Image-based object counting data:
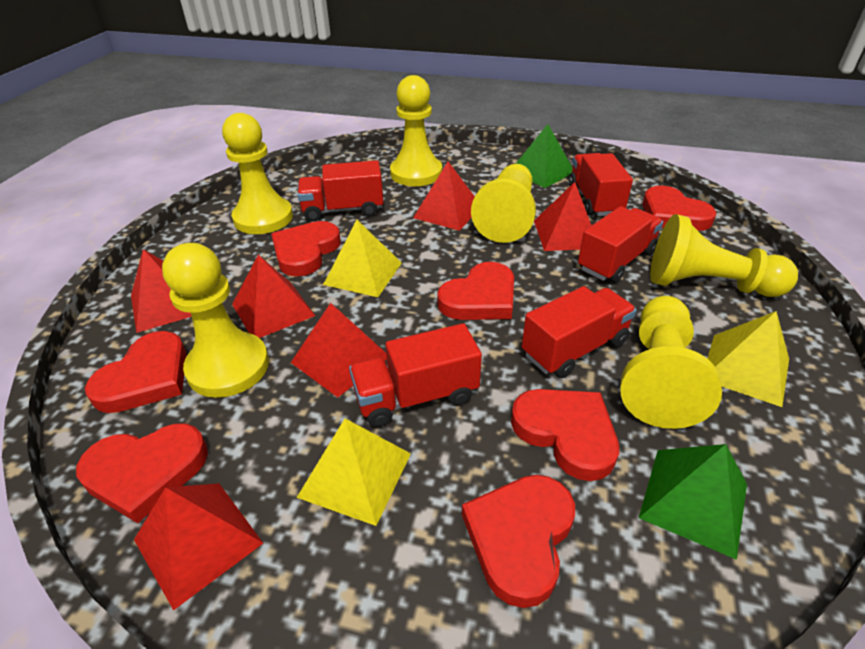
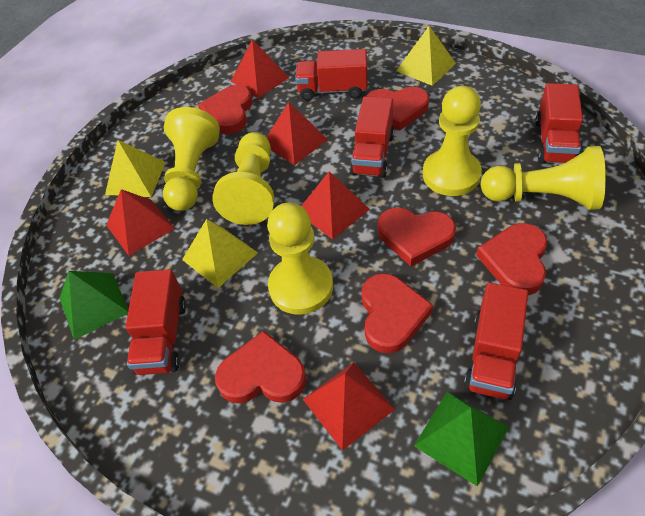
red heart: 7 -> 6
red pyramid: 6 -> 5
yellow pawn: 6 -> 5

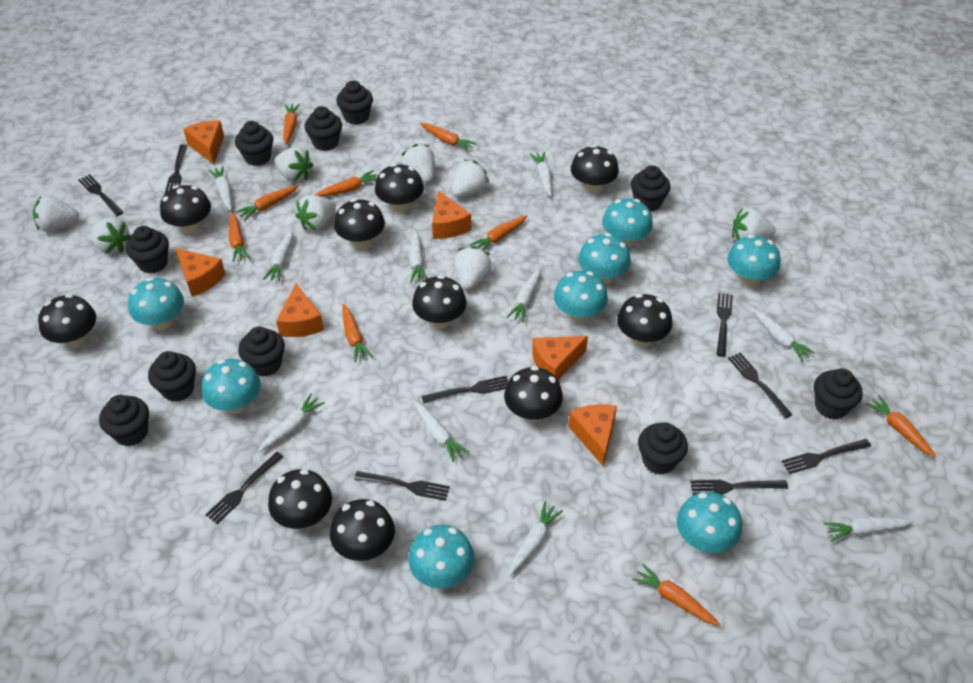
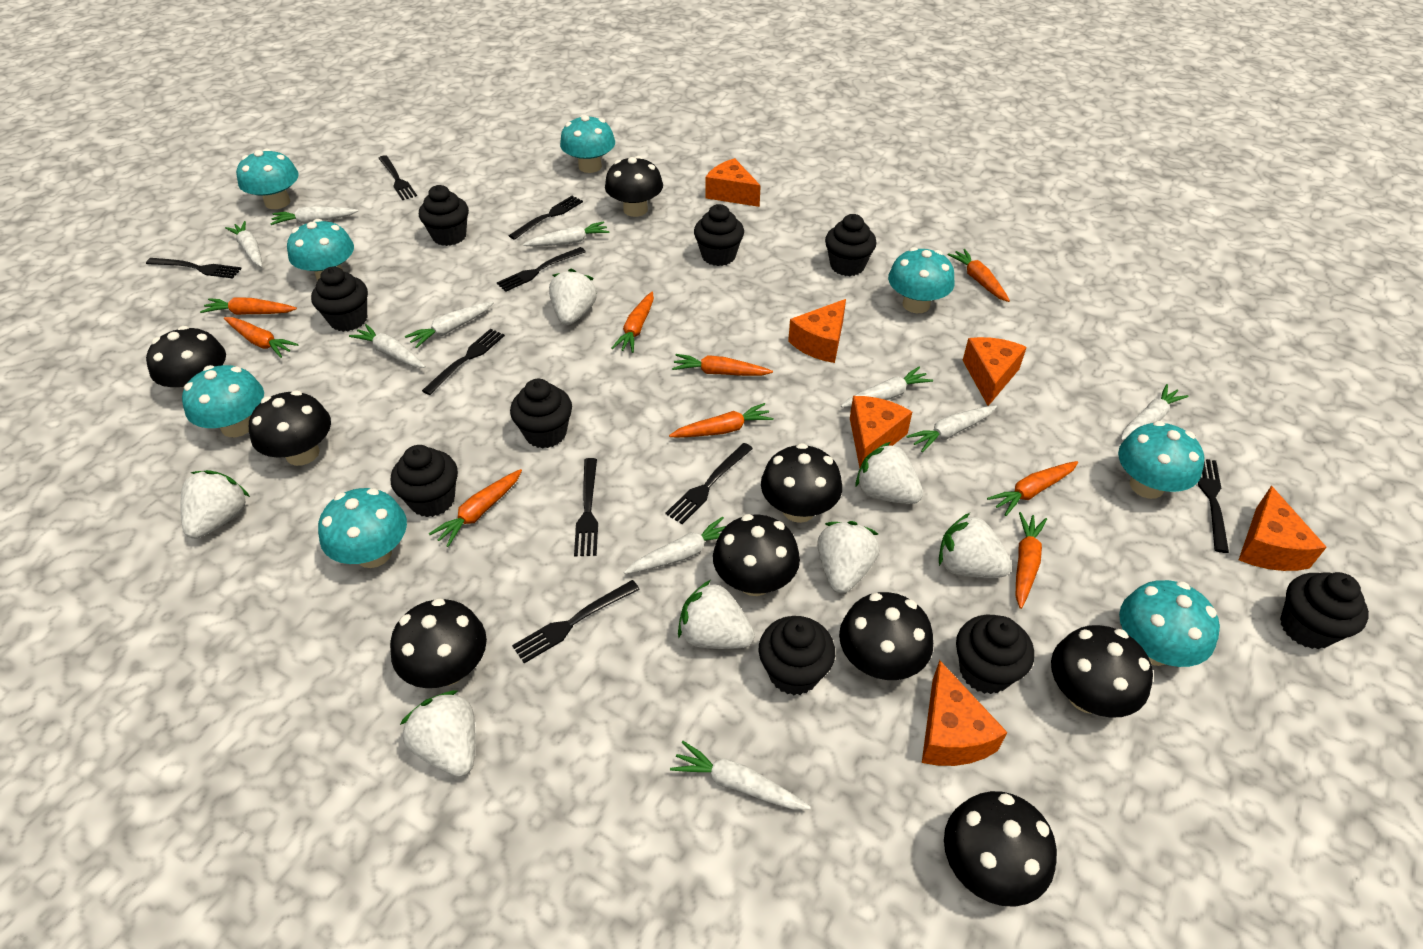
black cupcake: 10 -> 9
black mushroom: 10 -> 9
white strawberry: 8 -> 7

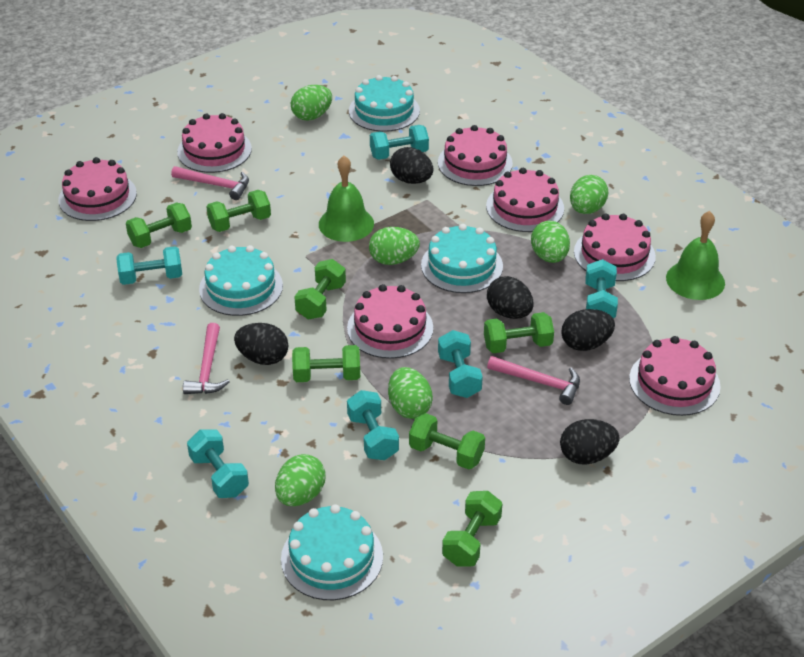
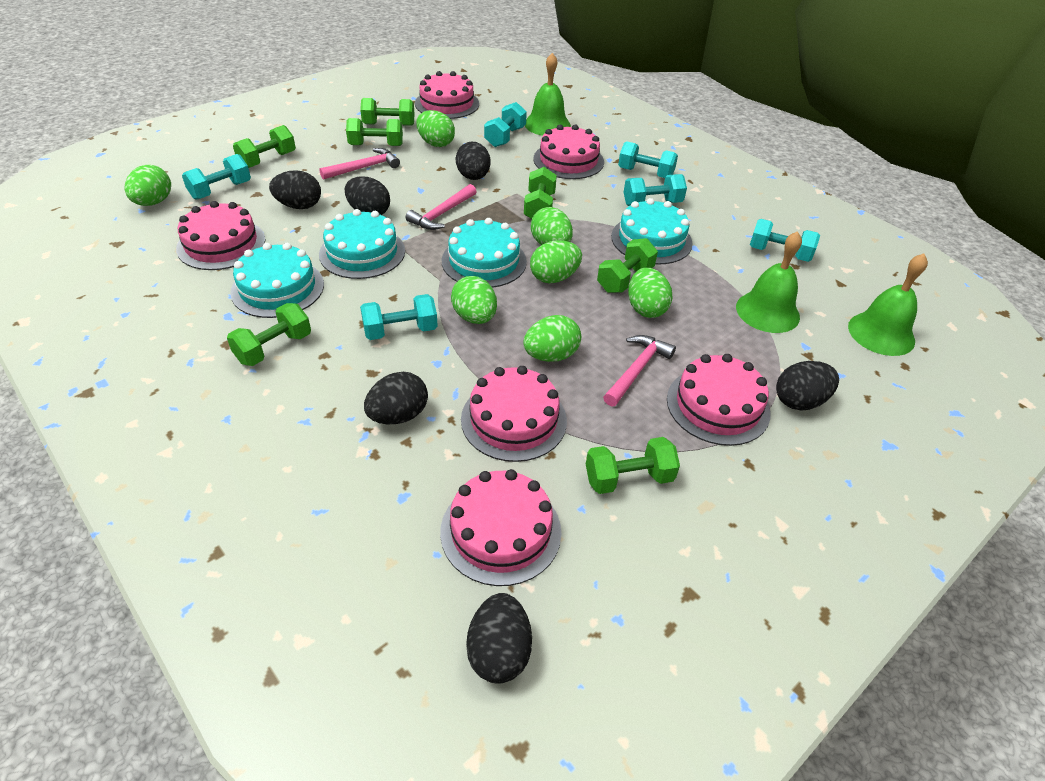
black egg: 5 -> 6
green bell: 2 -> 3
green egg: 6 -> 7
pink cake: 7 -> 6

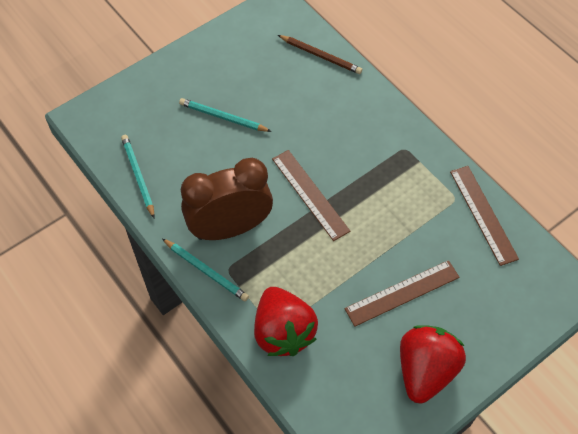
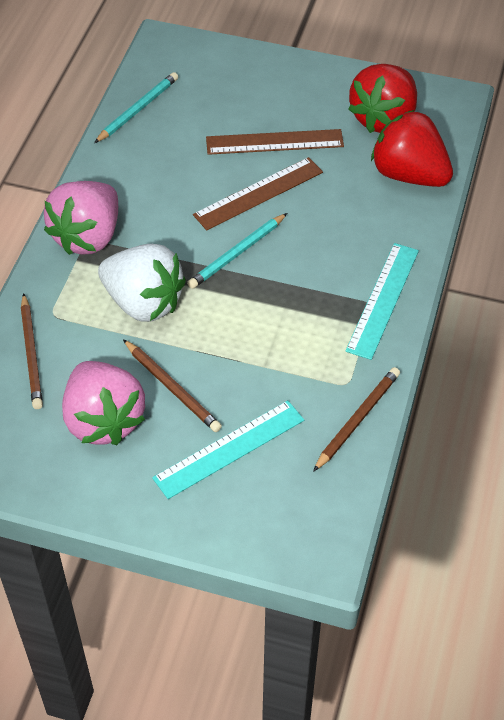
brown clock: 1 -> 0
brown pencil: 1 -> 3
brown ruler: 3 -> 2
pink strawberry: 0 -> 2
turquoise pencil: 3 -> 2
turquoise ruler: 0 -> 2
white strawberry: 0 -> 1

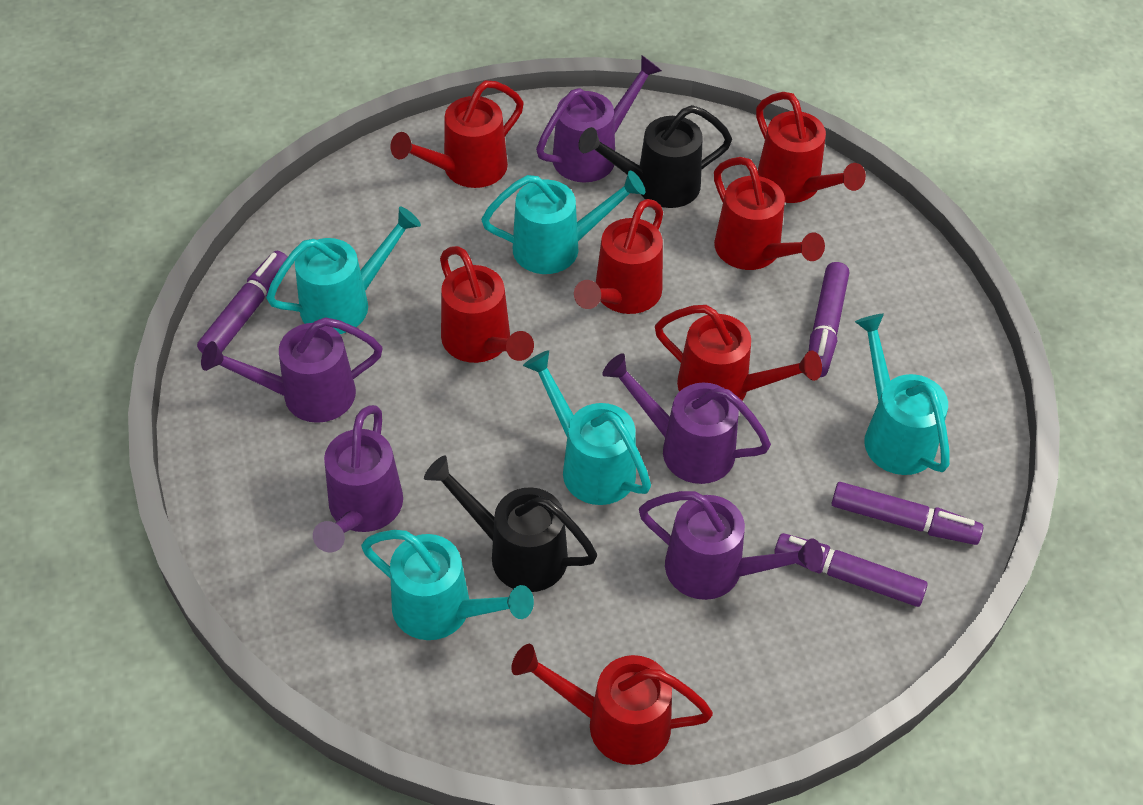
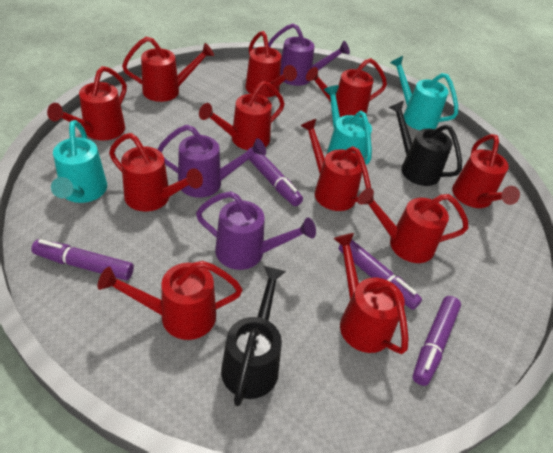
purple watering can: 5 -> 3
red watering can: 7 -> 11
turquoise watering can: 5 -> 3

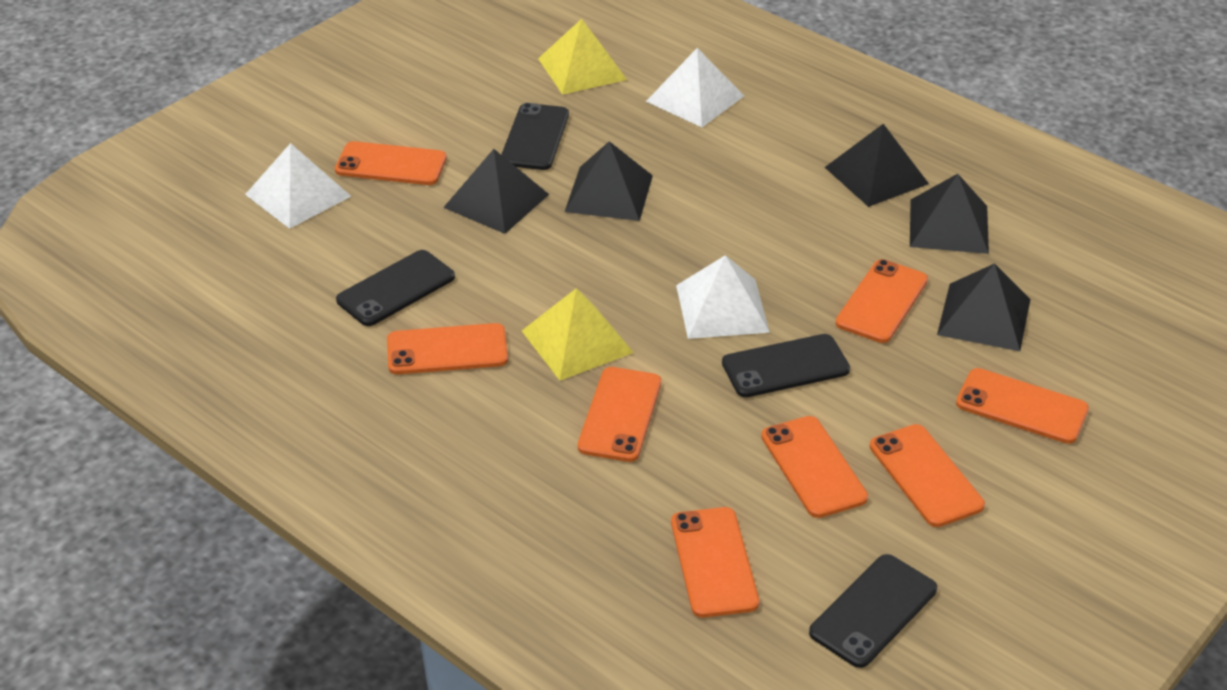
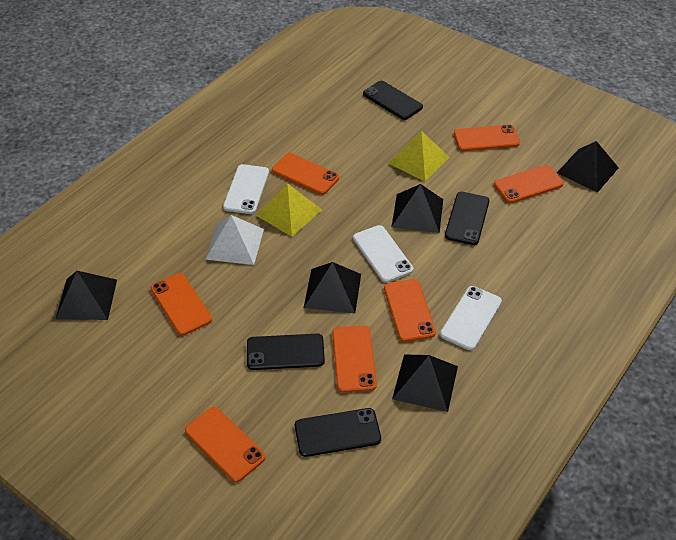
orange phone: 8 -> 7
white phone: 0 -> 3
white pyramid: 3 -> 1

ABOUT THIS EXERCISE> The output is the records exactly as they read, with no pictures in it.

EXPECTED OUTPUT>
red heart: 7 -> 6
red pyramid: 6 -> 5
yellow pawn: 6 -> 5

black cupcake: 10 -> 9
black mushroom: 10 -> 9
white strawberry: 8 -> 7

black egg: 5 -> 6
green bell: 2 -> 3
green egg: 6 -> 7
pink cake: 7 -> 6

brown clock: 1 -> 0
brown pencil: 1 -> 3
brown ruler: 3 -> 2
pink strawberry: 0 -> 2
turquoise pencil: 3 -> 2
turquoise ruler: 0 -> 2
white strawberry: 0 -> 1

purple watering can: 5 -> 3
red watering can: 7 -> 11
turquoise watering can: 5 -> 3

orange phone: 8 -> 7
white phone: 0 -> 3
white pyramid: 3 -> 1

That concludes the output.